--- START ---
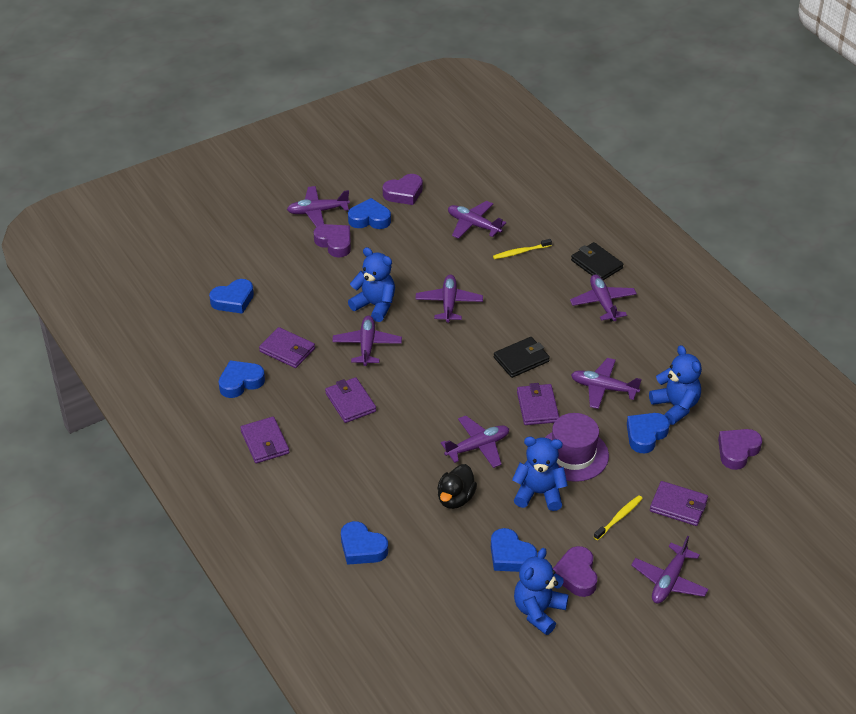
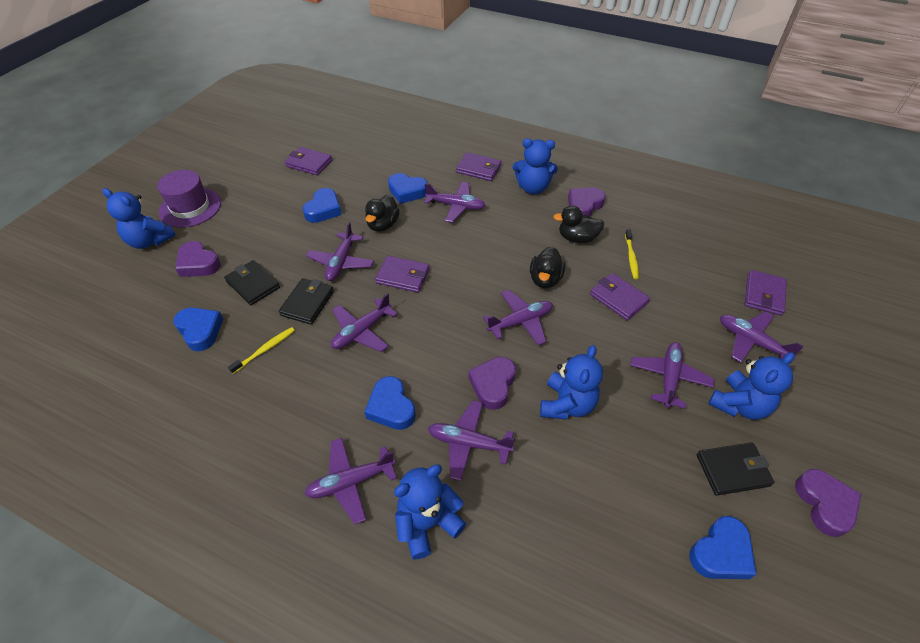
black duck: 1 -> 3
black wallet: 2 -> 3
blue heart: 6 -> 5
blue teddy bear: 4 -> 5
--- END ---
» **YOUR INSTRUCTIONS**
Please write out every line of the listing above exactly, and leave the images behind.

» **OUTPUT**
black duck: 1 -> 3
black wallet: 2 -> 3
blue heart: 6 -> 5
blue teddy bear: 4 -> 5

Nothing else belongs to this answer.